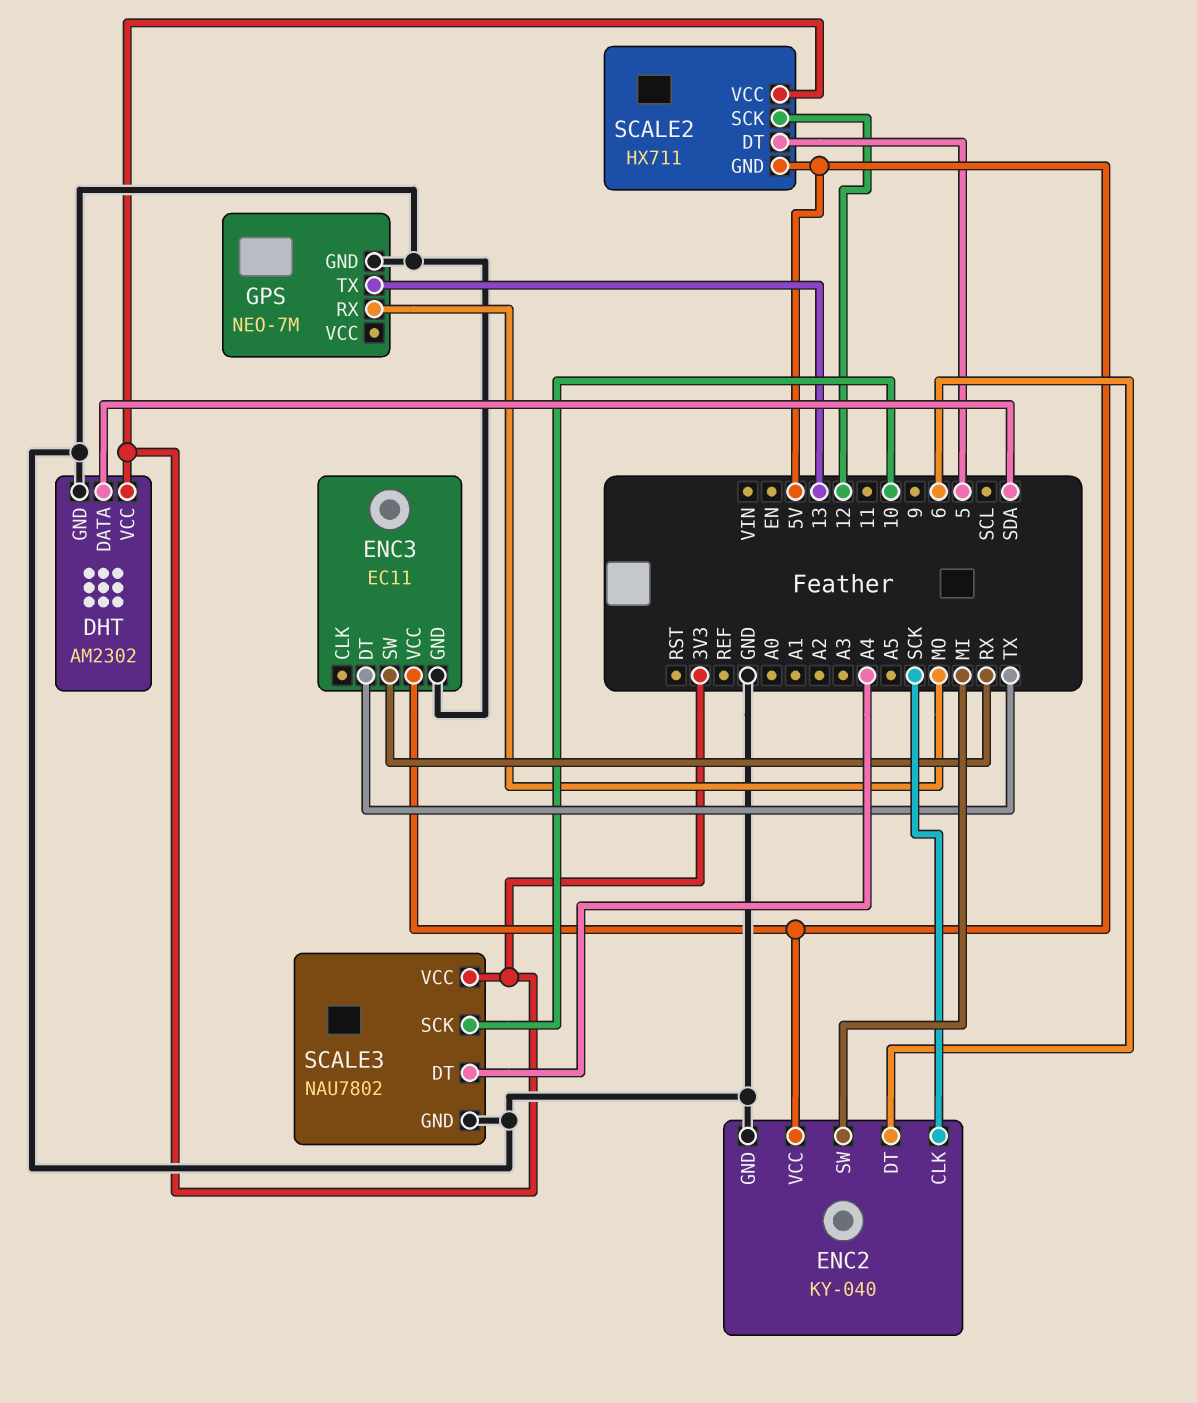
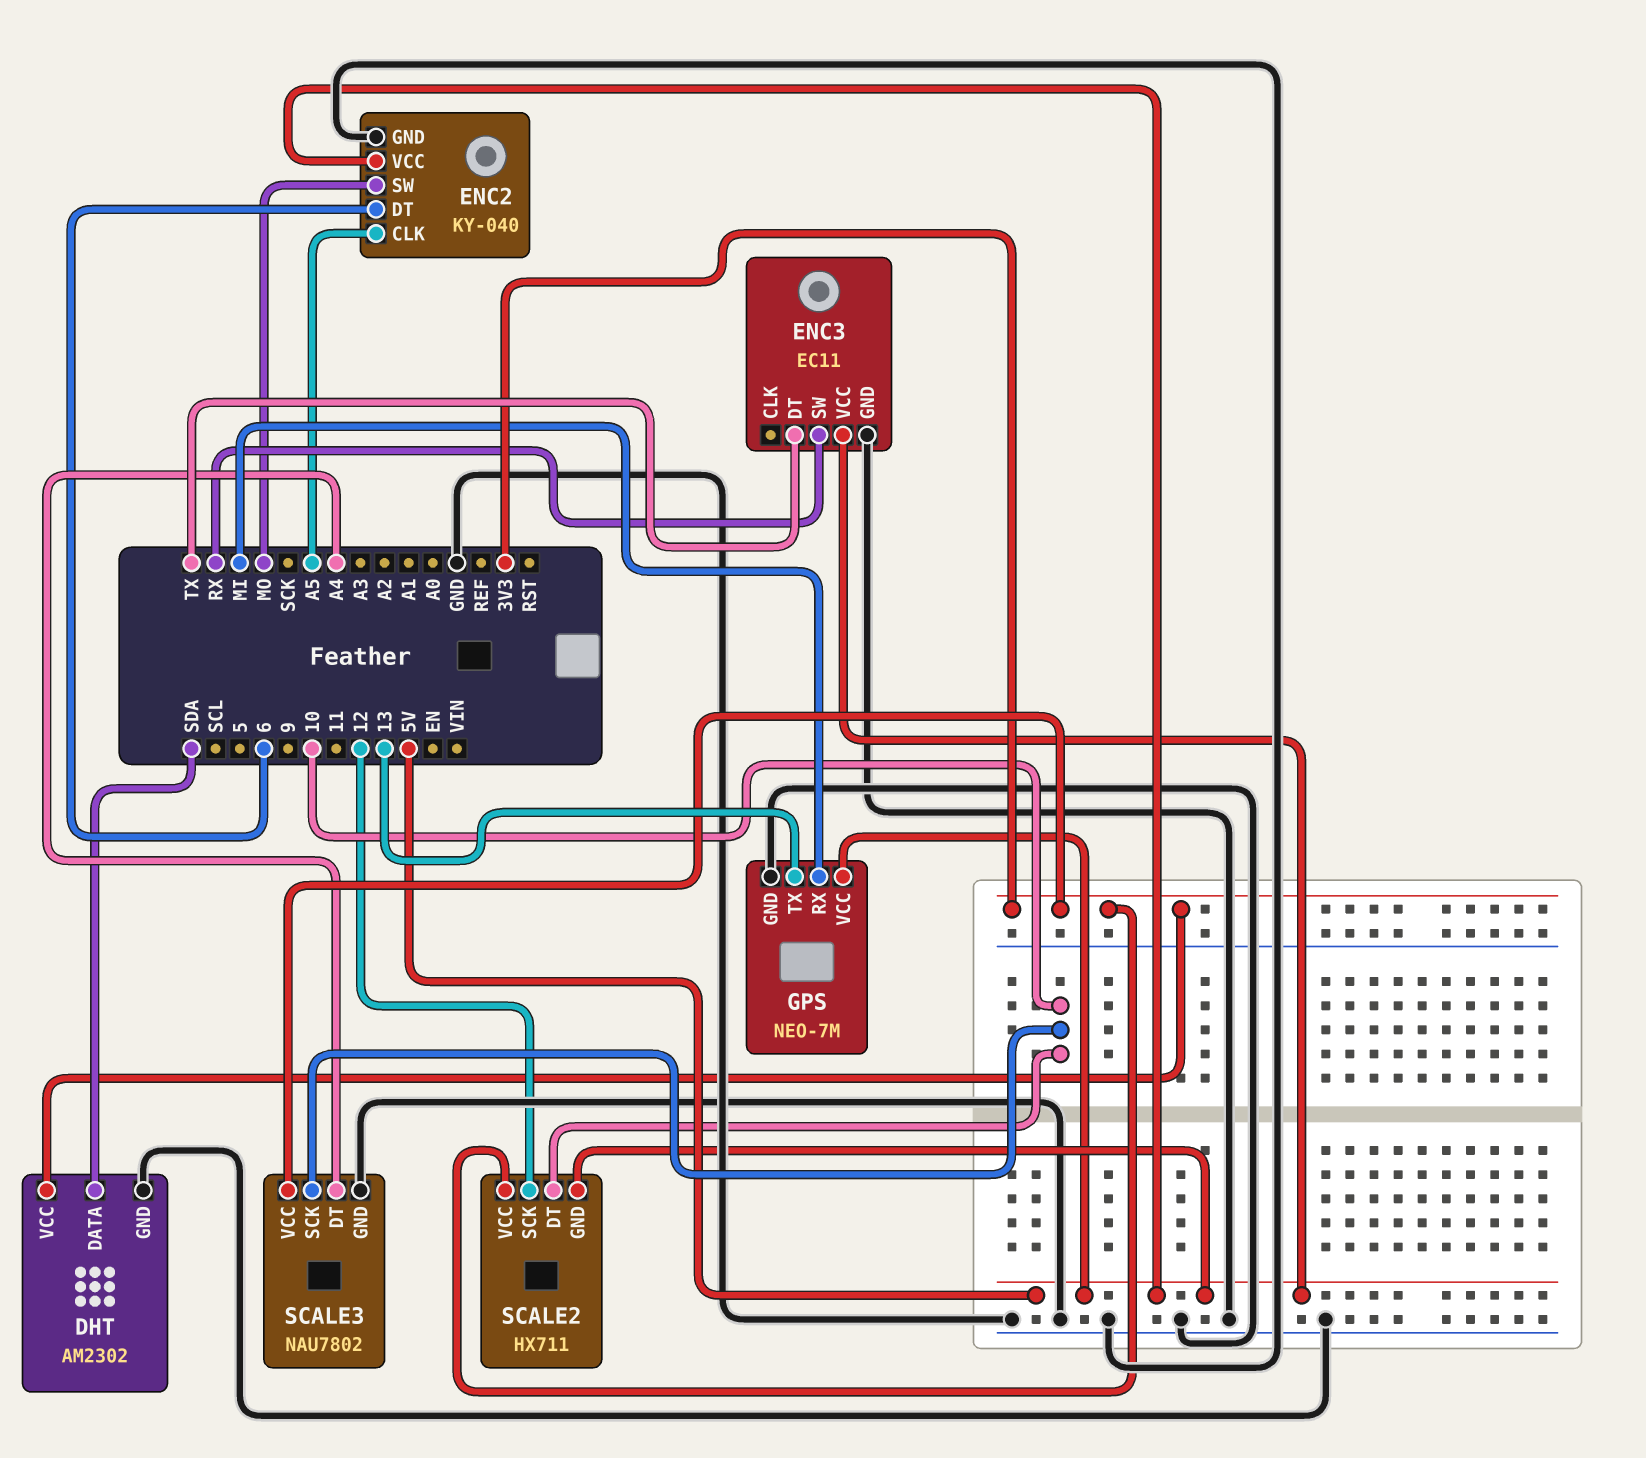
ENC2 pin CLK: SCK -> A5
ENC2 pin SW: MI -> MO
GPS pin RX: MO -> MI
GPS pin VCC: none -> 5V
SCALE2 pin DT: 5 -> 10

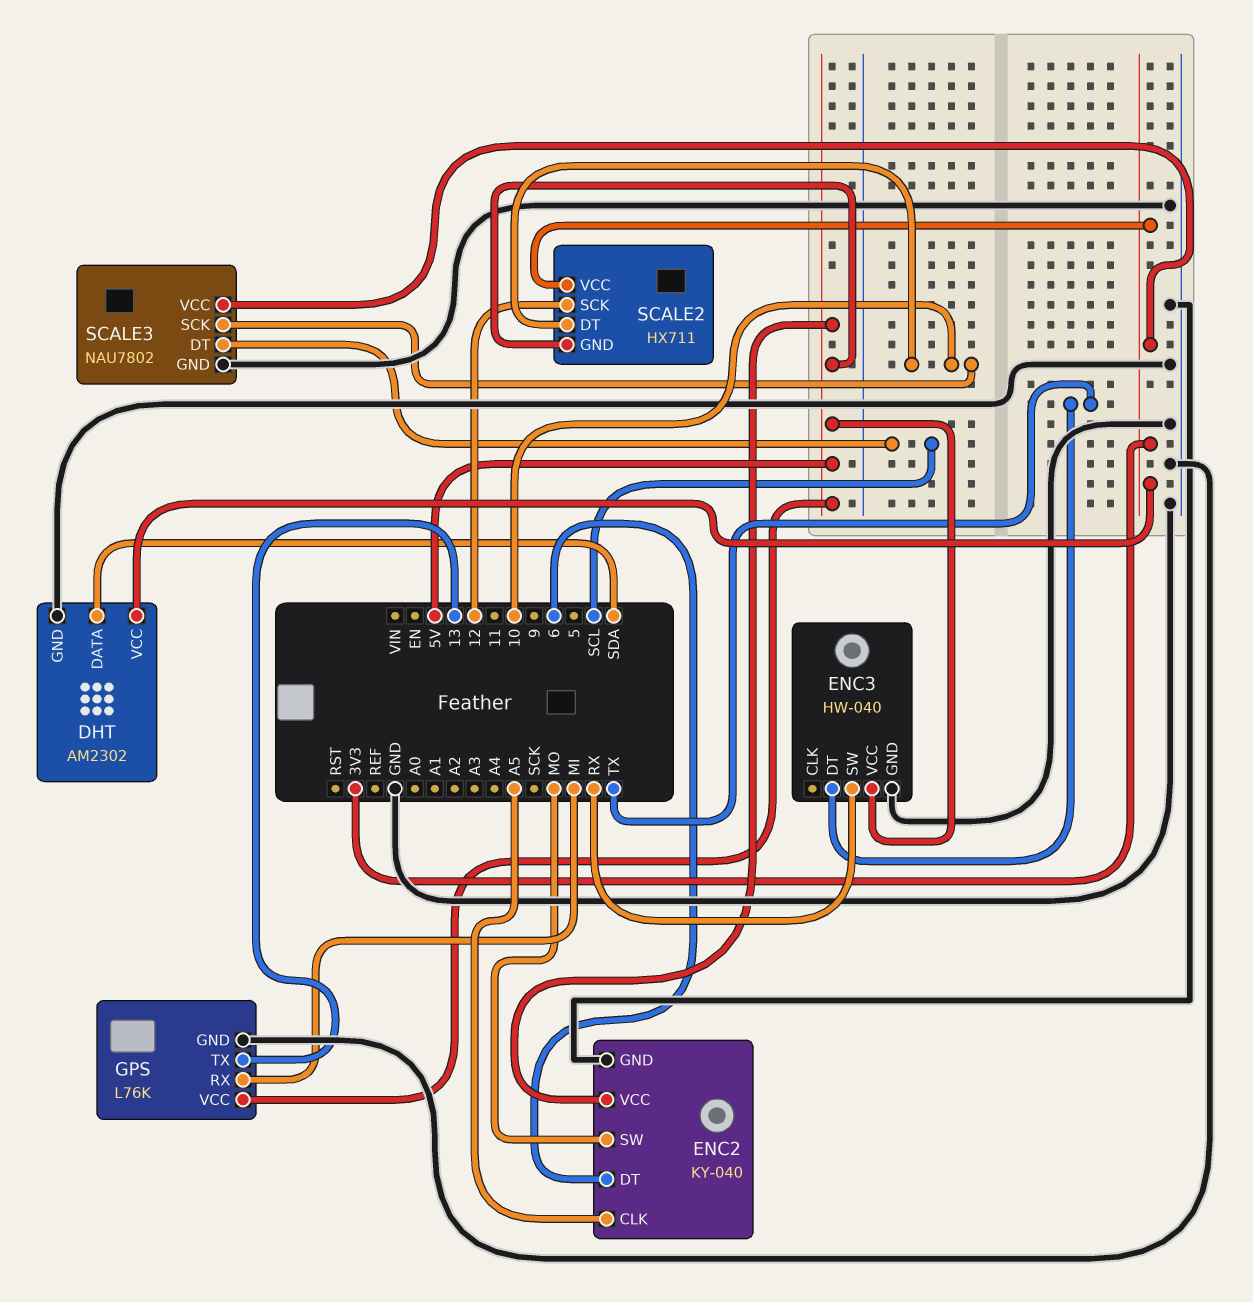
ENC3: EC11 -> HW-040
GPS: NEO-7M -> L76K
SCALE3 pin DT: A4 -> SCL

────────────────────────────────────────

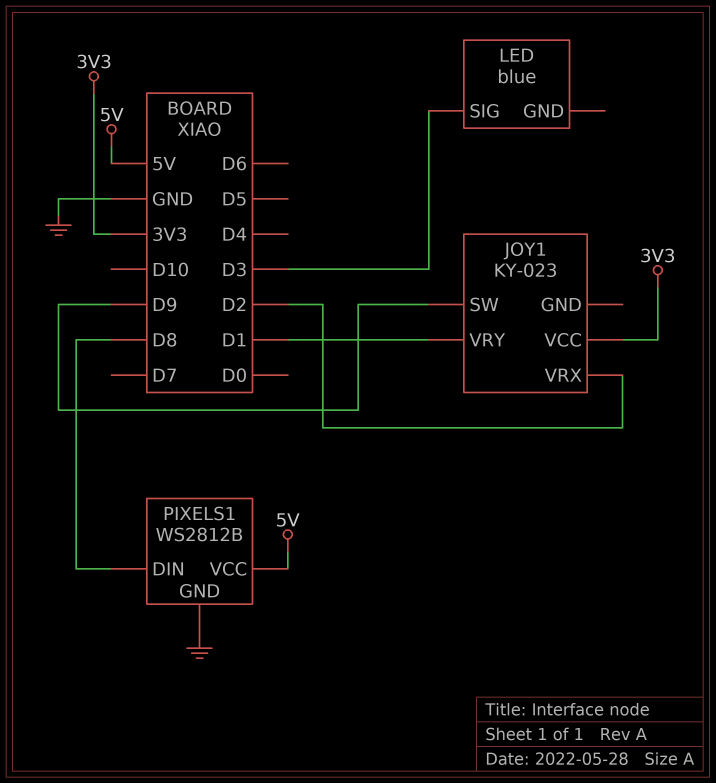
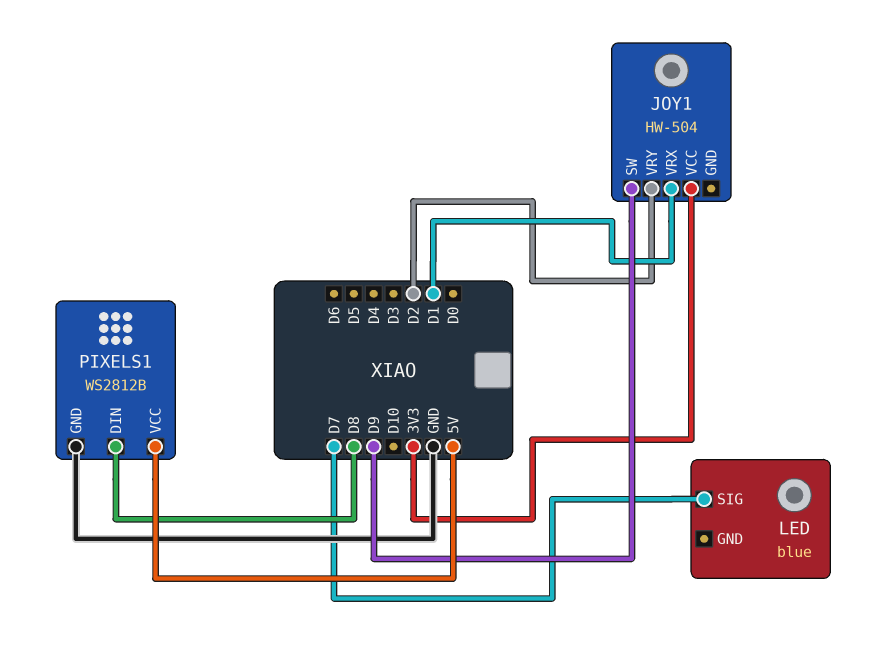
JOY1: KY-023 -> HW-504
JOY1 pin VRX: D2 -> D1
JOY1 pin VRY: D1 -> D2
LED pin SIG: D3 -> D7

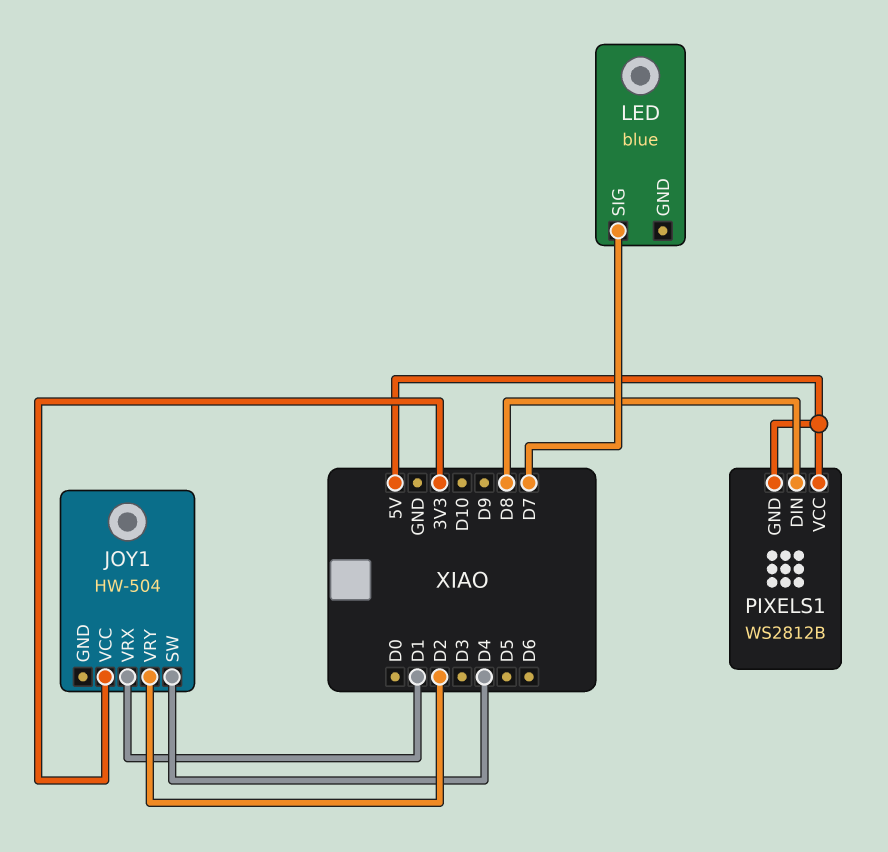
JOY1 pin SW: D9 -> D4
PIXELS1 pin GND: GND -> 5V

────────────────────────────────────────

**TASK REQUIREMENTS**
Print exactly, with no pictures, the lines above from the one that holds "SCALE2 pin DT: 5 -> 10" through the one that holds "SCALE3 pin DT: A4 -> SCL", both of them included.

**THE COMPLETED TASK**
SCALE2 pin DT: 5 -> 10

ENC3: EC11 -> HW-040
GPS: NEO-7M -> L76K
SCALE3 pin DT: A4 -> SCL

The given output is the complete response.